### [Task prompt]
Could every line below be written out exactly as it appears?

=== Source information ===

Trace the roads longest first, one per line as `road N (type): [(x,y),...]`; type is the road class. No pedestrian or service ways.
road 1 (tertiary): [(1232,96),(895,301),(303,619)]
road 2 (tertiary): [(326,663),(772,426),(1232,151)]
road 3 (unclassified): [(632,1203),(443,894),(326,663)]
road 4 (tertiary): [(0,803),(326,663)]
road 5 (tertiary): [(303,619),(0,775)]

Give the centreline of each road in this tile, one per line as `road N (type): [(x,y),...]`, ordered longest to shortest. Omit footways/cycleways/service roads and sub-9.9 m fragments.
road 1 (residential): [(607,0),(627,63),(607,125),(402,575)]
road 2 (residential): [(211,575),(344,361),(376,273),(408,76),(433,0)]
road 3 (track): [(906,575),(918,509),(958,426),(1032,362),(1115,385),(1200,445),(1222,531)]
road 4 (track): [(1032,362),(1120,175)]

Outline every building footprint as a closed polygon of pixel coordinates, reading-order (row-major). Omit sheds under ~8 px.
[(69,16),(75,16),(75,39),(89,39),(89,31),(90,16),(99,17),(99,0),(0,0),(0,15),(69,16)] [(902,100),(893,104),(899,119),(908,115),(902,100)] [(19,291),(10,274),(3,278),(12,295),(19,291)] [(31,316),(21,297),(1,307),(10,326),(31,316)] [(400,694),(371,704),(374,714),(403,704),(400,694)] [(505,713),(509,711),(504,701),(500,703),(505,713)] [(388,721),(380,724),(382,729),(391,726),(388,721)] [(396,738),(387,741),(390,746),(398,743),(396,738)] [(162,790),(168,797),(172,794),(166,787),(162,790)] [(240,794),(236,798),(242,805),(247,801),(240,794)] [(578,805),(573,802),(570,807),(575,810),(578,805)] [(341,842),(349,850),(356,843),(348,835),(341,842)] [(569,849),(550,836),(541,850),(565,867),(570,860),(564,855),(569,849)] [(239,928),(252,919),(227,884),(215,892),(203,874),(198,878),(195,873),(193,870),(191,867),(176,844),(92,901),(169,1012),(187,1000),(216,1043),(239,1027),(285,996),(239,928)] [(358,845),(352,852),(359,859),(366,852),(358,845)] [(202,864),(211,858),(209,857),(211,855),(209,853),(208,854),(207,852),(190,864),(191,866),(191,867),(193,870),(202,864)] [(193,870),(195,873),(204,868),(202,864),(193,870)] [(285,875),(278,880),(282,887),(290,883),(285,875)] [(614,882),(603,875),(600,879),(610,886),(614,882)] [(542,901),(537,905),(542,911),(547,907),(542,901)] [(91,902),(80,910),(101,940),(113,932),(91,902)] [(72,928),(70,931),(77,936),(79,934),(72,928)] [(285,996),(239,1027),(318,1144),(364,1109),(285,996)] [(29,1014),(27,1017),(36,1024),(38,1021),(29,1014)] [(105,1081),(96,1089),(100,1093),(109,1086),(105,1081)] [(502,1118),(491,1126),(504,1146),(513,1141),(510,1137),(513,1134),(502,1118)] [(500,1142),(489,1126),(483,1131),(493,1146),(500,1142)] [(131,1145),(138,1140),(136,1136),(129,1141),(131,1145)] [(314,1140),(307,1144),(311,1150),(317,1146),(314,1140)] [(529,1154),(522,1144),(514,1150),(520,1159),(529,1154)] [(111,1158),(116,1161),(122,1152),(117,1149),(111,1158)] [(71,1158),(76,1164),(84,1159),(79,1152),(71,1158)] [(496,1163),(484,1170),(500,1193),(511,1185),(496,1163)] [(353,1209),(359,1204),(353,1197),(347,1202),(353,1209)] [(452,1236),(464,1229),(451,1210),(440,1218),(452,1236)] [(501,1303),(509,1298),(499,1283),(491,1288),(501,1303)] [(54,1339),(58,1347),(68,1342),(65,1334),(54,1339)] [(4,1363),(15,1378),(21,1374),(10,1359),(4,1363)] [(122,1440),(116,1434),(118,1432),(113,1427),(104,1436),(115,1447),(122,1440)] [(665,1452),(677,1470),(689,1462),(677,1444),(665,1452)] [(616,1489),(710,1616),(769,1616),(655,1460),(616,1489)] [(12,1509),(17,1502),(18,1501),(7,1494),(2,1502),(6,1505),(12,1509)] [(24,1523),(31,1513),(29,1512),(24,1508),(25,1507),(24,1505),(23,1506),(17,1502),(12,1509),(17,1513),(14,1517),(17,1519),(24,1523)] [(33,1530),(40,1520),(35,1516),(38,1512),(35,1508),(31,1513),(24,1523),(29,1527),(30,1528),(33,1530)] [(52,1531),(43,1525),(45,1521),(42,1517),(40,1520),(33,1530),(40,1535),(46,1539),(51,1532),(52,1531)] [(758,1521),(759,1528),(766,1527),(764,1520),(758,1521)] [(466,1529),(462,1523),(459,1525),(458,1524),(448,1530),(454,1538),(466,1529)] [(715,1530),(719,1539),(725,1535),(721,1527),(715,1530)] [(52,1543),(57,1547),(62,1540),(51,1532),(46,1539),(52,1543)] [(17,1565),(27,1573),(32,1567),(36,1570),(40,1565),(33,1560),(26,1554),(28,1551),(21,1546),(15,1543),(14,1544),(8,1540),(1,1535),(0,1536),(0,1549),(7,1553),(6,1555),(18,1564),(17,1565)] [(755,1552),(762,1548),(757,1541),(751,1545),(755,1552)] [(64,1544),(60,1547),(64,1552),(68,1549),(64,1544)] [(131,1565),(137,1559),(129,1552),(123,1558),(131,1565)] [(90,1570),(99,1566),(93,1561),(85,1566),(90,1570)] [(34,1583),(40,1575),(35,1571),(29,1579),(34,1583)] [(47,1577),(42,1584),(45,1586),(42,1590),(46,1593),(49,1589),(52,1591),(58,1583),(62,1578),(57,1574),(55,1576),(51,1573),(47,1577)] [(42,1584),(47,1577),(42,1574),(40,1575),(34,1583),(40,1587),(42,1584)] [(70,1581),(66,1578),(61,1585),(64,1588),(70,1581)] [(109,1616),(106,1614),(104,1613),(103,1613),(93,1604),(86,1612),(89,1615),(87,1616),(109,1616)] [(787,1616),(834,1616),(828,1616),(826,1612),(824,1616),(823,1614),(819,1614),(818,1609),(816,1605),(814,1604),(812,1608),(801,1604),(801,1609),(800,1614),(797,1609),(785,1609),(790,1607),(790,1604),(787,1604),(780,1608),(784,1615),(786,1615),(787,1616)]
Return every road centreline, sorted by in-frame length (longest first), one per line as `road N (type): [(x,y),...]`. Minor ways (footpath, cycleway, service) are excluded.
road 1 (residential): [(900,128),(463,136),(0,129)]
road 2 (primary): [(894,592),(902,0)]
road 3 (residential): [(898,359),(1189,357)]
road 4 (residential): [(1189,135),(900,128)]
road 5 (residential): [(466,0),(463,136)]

===

### [Response for this exercise]
Trace the roads longest first, one per line as `road N (type): [(x,y),...]`; type is the road class. No pedestrian or service ways.
road 1 (tertiary): [(1232,96),(895,301),(303,619)]
road 2 (tertiary): [(326,663),(772,426),(1232,151)]
road 3 (unclassified): [(632,1203),(443,894),(326,663)]
road 4 (tertiary): [(0,803),(326,663)]
road 5 (tertiary): [(303,619),(0,775)]

Give the centreline of each road in this tile, one per line as `road N (type): [(x,y),...]`, ordered longest to shortest. Omit footways/cycleways/service roads and sub-9.9 m fragments.
road 1 (residential): [(607,0),(627,63),(607,125),(402,575)]
road 2 (residential): [(211,575),(344,361),(376,273),(408,76),(433,0)]
road 3 (track): [(906,575),(918,509),(958,426),(1032,362),(1115,385),(1200,445),(1222,531)]
road 4 (track): [(1032,362),(1120,175)]

Outline every building footprint as a closed polygon of pixel coordinates, reading-order (row-major). Omit sheds under ~8 px.
[(69,16),(75,16),(75,39),(89,39),(89,31),(90,16),(99,17),(99,0),(0,0),(0,15),(69,16)] [(902,100),(893,104),(899,119),(908,115),(902,100)] [(19,291),(10,274),(3,278),(12,295),(19,291)] [(31,316),(21,297),(1,307),(10,326),(31,316)] [(400,694),(371,704),(374,714),(403,704),(400,694)] [(505,713),(509,711),(504,701),(500,703),(505,713)] [(388,721),(380,724),(382,729),(391,726),(388,721)] [(396,738),(387,741),(390,746),(398,743),(396,738)] [(162,790),(168,797),(172,794),(166,787),(162,790)] [(240,794),(236,798),(242,805),(247,801),(240,794)] [(578,805),(573,802),(570,807),(575,810),(578,805)] [(341,842),(349,850),(356,843),(348,835),(341,842)] [(569,849),(550,836),(541,850),(565,867),(570,860),(564,855),(569,849)] [(239,928),(252,919),(227,884),(215,892),(203,874),(198,878),(195,873),(193,870),(191,867),(176,844),(92,901),(169,1012),(187,1000),(216,1043),(239,1027),(285,996),(239,928)] [(358,845),(352,852),(359,859),(366,852),(358,845)] [(202,864),(211,858),(209,857),(211,855),(209,853),(208,854),(207,852),(190,864),(191,866),(191,867),(193,870),(202,864)] [(193,870),(195,873),(204,868),(202,864),(193,870)] [(285,875),(278,880),(282,887),(290,883),(285,875)] [(614,882),(603,875),(600,879),(610,886),(614,882)] [(542,901),(537,905),(542,911),(547,907),(542,901)] [(91,902),(80,910),(101,940),(113,932),(91,902)] [(72,928),(70,931),(77,936),(79,934),(72,928)] [(285,996),(239,1027),(318,1144),(364,1109),(285,996)] [(29,1014),(27,1017),(36,1024),(38,1021),(29,1014)] [(105,1081),(96,1089),(100,1093),(109,1086),(105,1081)] [(502,1118),(491,1126),(504,1146),(513,1141),(510,1137),(513,1134),(502,1118)] [(500,1142),(489,1126),(483,1131),(493,1146),(500,1142)] [(131,1145),(138,1140),(136,1136),(129,1141),(131,1145)] [(314,1140),(307,1144),(311,1150),(317,1146),(314,1140)] [(529,1154),(522,1144),(514,1150),(520,1159),(529,1154)] [(111,1158),(116,1161),(122,1152),(117,1149),(111,1158)] [(71,1158),(76,1164),(84,1159),(79,1152),(71,1158)] [(496,1163),(484,1170),(500,1193),(511,1185),(496,1163)] [(353,1209),(359,1204),(353,1197),(347,1202),(353,1209)] [(452,1236),(464,1229),(451,1210),(440,1218),(452,1236)] [(501,1303),(509,1298),(499,1283),(491,1288),(501,1303)] [(54,1339),(58,1347),(68,1342),(65,1334),(54,1339)] [(4,1363),(15,1378),(21,1374),(10,1359),(4,1363)] [(122,1440),(116,1434),(118,1432),(113,1427),(104,1436),(115,1447),(122,1440)] [(665,1452),(677,1470),(689,1462),(677,1444),(665,1452)] [(616,1489),(710,1616),(769,1616),(655,1460),(616,1489)] [(12,1509),(17,1502),(18,1501),(7,1494),(2,1502),(6,1505),(12,1509)] [(24,1523),(31,1513),(29,1512),(24,1508),(25,1507),(24,1505),(23,1506),(17,1502),(12,1509),(17,1513),(14,1517),(17,1519),(24,1523)] [(33,1530),(40,1520),(35,1516),(38,1512),(35,1508),(31,1513),(24,1523),(29,1527),(30,1528),(33,1530)] [(52,1531),(43,1525),(45,1521),(42,1517),(40,1520),(33,1530),(40,1535),(46,1539),(51,1532),(52,1531)] [(758,1521),(759,1528),(766,1527),(764,1520),(758,1521)] [(466,1529),(462,1523),(459,1525),(458,1524),(448,1530),(454,1538),(466,1529)] [(715,1530),(719,1539),(725,1535),(721,1527),(715,1530)] [(52,1543),(57,1547),(62,1540),(51,1532),(46,1539),(52,1543)] [(17,1565),(27,1573),(32,1567),(36,1570),(40,1565),(33,1560),(26,1554),(28,1551),(21,1546),(15,1543),(14,1544),(8,1540),(1,1535),(0,1536),(0,1549),(7,1553),(6,1555),(18,1564),(17,1565)] [(755,1552),(762,1548),(757,1541),(751,1545),(755,1552)] [(64,1544),(60,1547),(64,1552),(68,1549),(64,1544)] [(131,1565),(137,1559),(129,1552),(123,1558),(131,1565)] [(90,1570),(99,1566),(93,1561),(85,1566),(90,1570)] [(34,1583),(40,1575),(35,1571),(29,1579),(34,1583)] [(47,1577),(42,1584),(45,1586),(42,1590),(46,1593),(49,1589),(52,1591),(58,1583),(62,1578),(57,1574),(55,1576),(51,1573),(47,1577)] [(42,1584),(47,1577),(42,1574),(40,1575),(34,1583),(40,1587),(42,1584)] [(70,1581),(66,1578),(61,1585),(64,1588),(70,1581)] [(109,1616),(106,1614),(104,1613),(103,1613),(93,1604),(86,1612),(89,1615),(87,1616),(109,1616)] [(787,1616),(834,1616),(828,1616),(826,1612),(824,1616),(823,1614),(819,1614),(818,1609),(816,1605),(814,1604),(812,1608),(801,1604),(801,1609),(800,1614),(797,1609),(785,1609),(790,1607),(790,1604),(787,1604),(780,1608),(784,1615),(786,1615),(787,1616)]
Return every road centreline, sorted by in-frame length (longest first), one per line as `road N (type): [(x,y),...]`. Minor ways (footpath, cycleway, service) are excluded.
road 1 (residential): [(900,128),(463,136),(0,129)]
road 2 (primary): [(894,592),(902,0)]
road 3 (residential): [(898,359),(1189,357)]
road 4 (residential): [(1189,135),(900,128)]
road 5 (residential): [(466,0),(463,136)]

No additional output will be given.